++++ LISTED ENTRIES

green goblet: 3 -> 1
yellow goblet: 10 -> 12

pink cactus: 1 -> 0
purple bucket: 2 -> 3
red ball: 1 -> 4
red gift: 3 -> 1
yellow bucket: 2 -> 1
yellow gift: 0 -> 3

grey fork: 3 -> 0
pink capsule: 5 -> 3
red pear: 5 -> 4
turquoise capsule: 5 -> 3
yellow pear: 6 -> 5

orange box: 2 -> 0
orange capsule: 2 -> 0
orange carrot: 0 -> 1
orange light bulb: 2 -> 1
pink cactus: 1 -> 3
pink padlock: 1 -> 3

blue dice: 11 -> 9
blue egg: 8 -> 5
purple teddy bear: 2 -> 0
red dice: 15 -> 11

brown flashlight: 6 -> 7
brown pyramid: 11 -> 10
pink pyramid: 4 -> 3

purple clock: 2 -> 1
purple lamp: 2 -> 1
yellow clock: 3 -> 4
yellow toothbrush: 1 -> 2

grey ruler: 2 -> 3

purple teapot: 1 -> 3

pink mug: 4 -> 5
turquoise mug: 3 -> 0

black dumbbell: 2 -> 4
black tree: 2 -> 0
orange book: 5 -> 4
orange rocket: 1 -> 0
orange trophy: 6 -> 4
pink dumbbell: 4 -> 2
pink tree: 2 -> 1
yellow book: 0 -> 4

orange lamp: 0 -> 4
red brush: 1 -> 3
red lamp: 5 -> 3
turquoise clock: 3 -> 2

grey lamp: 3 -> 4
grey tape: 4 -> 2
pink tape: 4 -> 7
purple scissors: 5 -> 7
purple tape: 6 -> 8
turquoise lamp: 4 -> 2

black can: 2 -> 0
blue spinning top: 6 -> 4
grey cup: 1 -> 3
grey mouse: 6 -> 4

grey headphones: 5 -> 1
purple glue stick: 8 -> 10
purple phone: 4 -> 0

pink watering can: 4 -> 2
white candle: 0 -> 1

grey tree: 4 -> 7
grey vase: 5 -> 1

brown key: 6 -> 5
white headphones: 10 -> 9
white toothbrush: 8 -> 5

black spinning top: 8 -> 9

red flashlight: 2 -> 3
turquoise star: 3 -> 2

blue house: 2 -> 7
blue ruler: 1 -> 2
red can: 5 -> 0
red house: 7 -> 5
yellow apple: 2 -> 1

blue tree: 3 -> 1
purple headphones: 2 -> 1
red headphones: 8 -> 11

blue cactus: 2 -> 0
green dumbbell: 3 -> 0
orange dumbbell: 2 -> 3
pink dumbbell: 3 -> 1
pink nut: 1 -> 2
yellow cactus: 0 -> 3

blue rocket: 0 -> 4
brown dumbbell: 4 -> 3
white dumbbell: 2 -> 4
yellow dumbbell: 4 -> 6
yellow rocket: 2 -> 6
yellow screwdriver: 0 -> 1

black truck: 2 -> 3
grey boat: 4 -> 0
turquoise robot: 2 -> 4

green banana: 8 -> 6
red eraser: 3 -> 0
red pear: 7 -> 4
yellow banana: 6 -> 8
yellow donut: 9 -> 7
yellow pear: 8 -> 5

++++++++

• **YOUR GOAL**
Across all the entries, how many lines include "white"? Answer with the number alone.

• **EXERCISE ANSWER**
4